Search each line below for the word "LEDK" and list those that contain it.

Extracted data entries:

◆ ◆ ◆

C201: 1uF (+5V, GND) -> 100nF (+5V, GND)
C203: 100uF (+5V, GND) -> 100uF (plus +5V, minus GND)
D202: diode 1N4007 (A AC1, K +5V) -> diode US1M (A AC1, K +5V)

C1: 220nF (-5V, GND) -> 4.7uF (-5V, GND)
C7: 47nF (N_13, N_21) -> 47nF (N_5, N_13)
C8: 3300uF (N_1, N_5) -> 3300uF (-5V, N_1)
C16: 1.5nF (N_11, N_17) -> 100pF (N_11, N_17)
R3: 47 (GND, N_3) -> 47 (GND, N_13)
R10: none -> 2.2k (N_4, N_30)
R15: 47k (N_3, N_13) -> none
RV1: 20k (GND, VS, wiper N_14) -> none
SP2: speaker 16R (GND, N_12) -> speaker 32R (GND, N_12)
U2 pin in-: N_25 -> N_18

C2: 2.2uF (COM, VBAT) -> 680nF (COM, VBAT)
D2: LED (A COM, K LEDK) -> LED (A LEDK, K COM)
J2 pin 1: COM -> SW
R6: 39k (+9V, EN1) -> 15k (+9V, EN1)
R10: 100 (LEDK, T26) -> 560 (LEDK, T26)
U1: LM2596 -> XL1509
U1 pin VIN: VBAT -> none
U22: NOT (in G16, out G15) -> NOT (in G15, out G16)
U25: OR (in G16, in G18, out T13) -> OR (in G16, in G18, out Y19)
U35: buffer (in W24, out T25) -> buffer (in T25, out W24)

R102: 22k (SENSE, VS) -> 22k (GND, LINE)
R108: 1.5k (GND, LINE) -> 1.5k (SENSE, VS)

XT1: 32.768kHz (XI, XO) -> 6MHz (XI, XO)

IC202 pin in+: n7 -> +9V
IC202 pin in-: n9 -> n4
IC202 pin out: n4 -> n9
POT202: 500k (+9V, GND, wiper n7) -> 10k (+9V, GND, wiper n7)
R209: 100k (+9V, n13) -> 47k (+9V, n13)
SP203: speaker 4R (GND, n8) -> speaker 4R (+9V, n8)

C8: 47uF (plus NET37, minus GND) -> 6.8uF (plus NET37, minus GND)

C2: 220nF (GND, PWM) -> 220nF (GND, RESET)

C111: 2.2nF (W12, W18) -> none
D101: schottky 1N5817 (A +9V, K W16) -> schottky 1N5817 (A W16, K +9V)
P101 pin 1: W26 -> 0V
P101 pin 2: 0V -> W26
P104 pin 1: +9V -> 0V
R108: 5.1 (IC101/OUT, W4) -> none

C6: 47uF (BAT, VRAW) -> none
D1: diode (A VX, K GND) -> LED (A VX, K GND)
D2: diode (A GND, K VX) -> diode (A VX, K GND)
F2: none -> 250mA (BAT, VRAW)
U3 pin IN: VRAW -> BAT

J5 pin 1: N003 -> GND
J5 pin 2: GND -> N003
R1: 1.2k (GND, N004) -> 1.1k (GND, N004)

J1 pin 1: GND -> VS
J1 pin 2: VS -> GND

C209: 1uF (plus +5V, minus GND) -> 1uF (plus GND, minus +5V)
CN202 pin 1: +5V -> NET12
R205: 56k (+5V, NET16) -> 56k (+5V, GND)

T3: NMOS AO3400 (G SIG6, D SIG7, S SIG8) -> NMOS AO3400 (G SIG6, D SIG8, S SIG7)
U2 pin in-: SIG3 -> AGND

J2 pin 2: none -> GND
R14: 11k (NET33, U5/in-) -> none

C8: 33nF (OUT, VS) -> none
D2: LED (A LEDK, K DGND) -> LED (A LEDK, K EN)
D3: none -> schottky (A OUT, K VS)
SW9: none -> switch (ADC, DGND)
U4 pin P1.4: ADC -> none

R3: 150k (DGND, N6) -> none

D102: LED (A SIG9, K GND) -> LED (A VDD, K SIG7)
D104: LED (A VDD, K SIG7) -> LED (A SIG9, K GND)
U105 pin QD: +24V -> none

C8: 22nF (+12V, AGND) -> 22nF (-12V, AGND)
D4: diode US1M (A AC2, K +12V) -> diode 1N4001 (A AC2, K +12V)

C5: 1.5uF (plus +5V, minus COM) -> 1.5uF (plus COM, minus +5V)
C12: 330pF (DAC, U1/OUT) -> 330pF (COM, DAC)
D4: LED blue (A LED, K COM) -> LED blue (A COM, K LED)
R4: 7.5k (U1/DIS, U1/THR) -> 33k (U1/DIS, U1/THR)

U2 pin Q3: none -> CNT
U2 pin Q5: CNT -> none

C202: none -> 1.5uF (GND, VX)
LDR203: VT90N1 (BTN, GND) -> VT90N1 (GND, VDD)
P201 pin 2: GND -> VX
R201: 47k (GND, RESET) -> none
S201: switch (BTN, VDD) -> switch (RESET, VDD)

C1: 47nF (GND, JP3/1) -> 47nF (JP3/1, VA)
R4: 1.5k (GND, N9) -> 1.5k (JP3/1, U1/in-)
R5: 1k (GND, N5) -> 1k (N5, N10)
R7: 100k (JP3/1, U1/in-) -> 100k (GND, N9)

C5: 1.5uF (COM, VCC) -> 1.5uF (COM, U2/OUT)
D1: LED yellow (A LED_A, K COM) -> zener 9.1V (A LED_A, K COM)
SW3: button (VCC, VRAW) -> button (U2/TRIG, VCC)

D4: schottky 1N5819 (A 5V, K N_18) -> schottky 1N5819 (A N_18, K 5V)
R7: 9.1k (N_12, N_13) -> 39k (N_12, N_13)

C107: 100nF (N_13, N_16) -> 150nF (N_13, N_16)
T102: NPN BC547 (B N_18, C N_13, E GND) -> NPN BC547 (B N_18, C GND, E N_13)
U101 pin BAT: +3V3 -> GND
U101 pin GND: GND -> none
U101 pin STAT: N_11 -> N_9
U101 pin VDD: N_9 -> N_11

◆ ◆ ◆

> **Solution to this exercise**:
D2: LED (A COM, K LEDK) -> LED (A LEDK, K COM)
R10: 100 (LEDK, T26) -> 560 (LEDK, T26)
D2: LED (A LEDK, K DGND) -> LED (A LEDK, K EN)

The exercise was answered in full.